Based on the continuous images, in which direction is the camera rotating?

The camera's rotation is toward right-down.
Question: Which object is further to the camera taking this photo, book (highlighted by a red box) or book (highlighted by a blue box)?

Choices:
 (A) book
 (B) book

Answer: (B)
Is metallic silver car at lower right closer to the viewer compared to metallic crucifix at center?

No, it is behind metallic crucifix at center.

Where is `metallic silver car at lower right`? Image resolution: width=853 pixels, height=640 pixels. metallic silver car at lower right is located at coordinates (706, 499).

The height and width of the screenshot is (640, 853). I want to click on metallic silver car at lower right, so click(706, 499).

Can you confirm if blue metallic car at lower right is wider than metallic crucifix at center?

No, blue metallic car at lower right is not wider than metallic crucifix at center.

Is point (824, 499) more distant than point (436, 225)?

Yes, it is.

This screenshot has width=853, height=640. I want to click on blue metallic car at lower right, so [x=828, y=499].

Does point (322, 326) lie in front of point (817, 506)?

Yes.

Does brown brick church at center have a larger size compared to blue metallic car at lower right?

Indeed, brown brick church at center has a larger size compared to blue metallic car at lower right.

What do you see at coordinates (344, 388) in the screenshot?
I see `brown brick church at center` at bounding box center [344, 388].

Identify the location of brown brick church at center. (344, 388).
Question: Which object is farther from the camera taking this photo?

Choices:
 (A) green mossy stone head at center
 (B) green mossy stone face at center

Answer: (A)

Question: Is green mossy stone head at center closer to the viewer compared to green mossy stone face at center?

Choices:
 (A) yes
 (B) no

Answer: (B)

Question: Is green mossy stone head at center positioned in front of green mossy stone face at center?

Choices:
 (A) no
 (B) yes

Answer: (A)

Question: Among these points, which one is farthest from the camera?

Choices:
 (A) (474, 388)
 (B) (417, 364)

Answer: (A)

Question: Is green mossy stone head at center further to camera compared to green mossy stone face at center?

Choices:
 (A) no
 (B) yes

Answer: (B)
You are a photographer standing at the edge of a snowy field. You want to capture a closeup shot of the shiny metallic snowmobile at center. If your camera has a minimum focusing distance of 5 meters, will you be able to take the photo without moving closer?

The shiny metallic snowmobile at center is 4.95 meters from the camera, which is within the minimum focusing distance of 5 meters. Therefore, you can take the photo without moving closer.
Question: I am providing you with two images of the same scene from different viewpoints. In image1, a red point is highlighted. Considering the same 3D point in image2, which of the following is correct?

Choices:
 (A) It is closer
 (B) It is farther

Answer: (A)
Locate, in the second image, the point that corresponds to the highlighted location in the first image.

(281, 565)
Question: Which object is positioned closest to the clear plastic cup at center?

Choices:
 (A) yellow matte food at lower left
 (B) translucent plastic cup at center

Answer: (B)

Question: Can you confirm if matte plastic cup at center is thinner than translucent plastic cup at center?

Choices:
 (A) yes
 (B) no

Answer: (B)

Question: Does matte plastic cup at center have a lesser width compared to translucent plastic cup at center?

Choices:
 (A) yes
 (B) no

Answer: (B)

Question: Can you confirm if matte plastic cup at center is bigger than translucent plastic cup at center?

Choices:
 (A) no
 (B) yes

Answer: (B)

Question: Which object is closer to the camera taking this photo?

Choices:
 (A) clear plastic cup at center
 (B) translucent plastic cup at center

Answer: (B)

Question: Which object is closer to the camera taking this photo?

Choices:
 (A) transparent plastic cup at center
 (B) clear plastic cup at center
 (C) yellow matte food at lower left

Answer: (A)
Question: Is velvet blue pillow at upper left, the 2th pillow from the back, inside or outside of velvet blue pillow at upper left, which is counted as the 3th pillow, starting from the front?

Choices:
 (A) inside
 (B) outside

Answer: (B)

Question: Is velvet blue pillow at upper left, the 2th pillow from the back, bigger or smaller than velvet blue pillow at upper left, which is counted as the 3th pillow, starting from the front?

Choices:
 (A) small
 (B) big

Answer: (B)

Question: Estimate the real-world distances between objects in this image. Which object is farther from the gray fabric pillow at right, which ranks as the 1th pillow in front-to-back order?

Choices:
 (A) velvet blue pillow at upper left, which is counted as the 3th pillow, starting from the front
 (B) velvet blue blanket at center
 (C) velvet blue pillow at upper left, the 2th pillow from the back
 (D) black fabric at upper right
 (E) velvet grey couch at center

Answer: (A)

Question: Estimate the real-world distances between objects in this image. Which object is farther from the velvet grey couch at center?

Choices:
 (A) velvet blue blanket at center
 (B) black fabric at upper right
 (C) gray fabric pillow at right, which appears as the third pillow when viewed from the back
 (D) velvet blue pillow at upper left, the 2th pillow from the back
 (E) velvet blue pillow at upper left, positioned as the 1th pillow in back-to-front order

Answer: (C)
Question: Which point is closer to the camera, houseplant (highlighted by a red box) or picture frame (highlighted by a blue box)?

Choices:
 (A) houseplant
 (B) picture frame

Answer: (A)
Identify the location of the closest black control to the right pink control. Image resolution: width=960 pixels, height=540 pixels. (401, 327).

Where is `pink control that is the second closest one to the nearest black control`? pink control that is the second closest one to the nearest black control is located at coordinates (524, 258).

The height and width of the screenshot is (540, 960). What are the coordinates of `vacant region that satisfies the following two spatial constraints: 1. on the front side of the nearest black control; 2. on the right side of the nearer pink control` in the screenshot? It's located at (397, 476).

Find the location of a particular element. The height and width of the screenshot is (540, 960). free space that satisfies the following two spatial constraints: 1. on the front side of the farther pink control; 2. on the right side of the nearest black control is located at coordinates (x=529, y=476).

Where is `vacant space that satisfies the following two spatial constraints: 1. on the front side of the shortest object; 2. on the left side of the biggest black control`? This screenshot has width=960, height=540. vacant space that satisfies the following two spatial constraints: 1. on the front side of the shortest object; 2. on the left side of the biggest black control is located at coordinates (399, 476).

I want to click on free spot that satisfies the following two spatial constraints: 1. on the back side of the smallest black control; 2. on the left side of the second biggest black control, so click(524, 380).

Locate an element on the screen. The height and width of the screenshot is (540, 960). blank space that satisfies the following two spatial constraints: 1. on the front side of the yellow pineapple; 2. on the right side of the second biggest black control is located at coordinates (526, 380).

━━━━━━━━

EXERCISE TASK.
Write out the records as a Markdown table with columns headed Number and Record line, starting at the line that contains "The height and width of the screenshot is (640, 853)." and ending at the line that contains "Can you confirm if blue", including both. Number each row, skip blank lines, and include only those lines.

EXPECTED OUTPUT.
| Number | Record line |
|---|---|
| 1 | The height and width of the screenshot is (640, 853). I want to click on metallic silver car at lower right, so click(706, 499). |
| 2 | Can you confirm if blue metallic car at lower right is wider than metallic crucifix at center? |